ACTION ITEM:
Take the entries that follow and return only the lines from the one with "camera: 45 degrees left, 0 degrees up" through the final line, leaving every picture behind.

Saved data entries
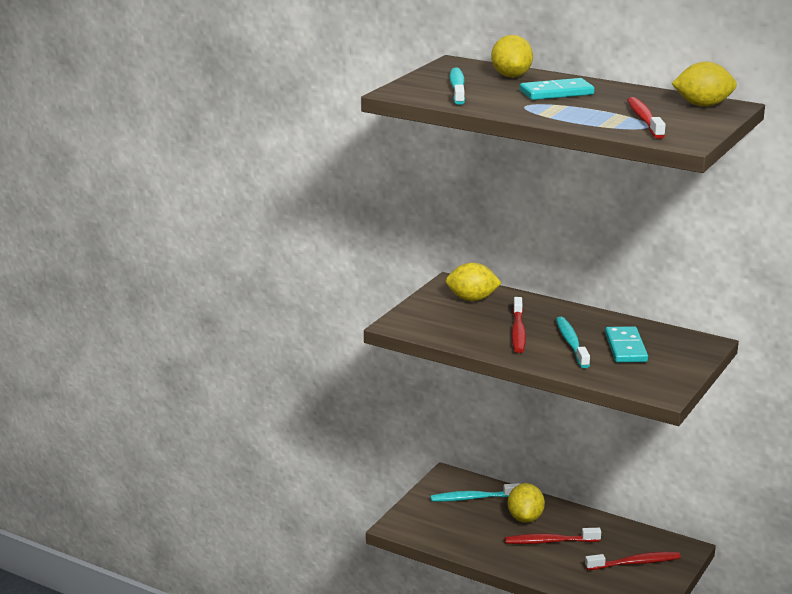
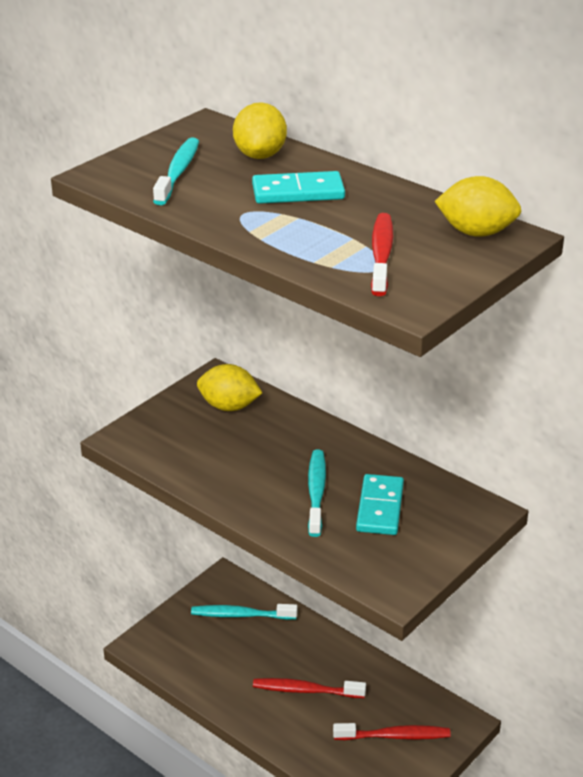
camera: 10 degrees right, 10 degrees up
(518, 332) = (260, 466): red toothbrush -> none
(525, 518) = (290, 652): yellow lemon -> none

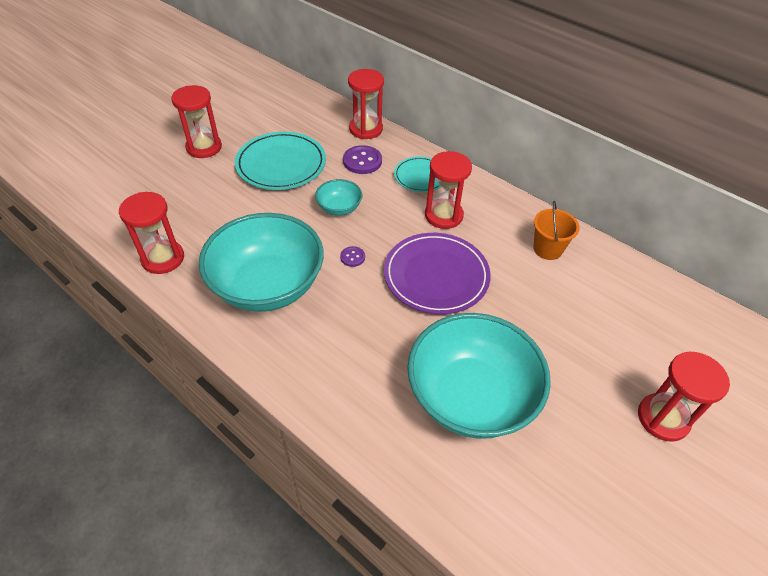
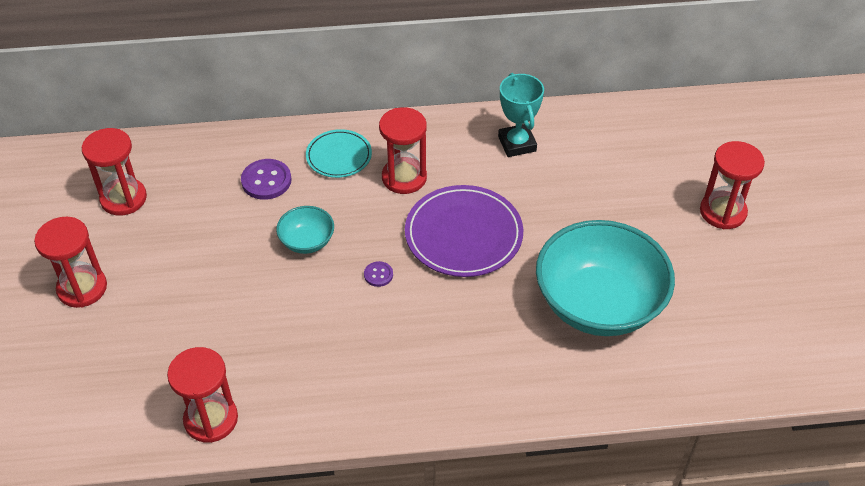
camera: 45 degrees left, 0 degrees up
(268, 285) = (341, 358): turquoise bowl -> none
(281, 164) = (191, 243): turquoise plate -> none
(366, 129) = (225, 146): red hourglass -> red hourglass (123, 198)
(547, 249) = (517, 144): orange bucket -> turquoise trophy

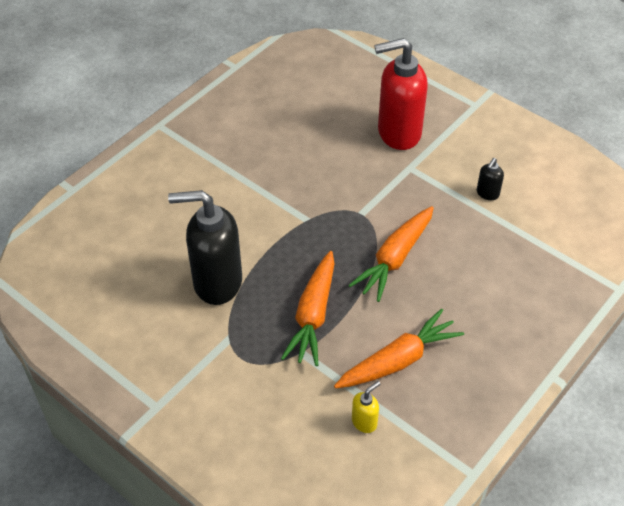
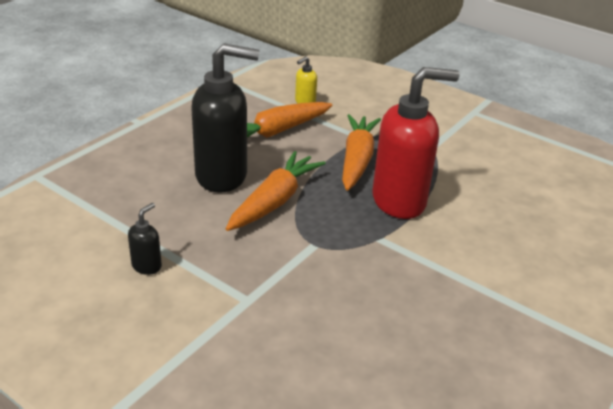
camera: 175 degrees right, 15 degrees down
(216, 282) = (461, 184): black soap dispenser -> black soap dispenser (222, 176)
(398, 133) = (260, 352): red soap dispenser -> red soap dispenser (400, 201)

EXERCISE OUTPUT:
camera: 45 degrees left, 0 degrees up
(268, 285) = (341, 358): turquoise bowl -> none
(281, 164) = (191, 243): turquoise plate -> none
(366, 129) = (225, 146): red hourglass -> red hourglass (123, 198)
(547, 249) = (517, 144): orange bucket -> turquoise trophy

camera: 175 degrees right, 15 degrees down
(216, 282) = (461, 184): black soap dispenser -> black soap dispenser (222, 176)
(398, 133) = (260, 352): red soap dispenser -> red soap dispenser (400, 201)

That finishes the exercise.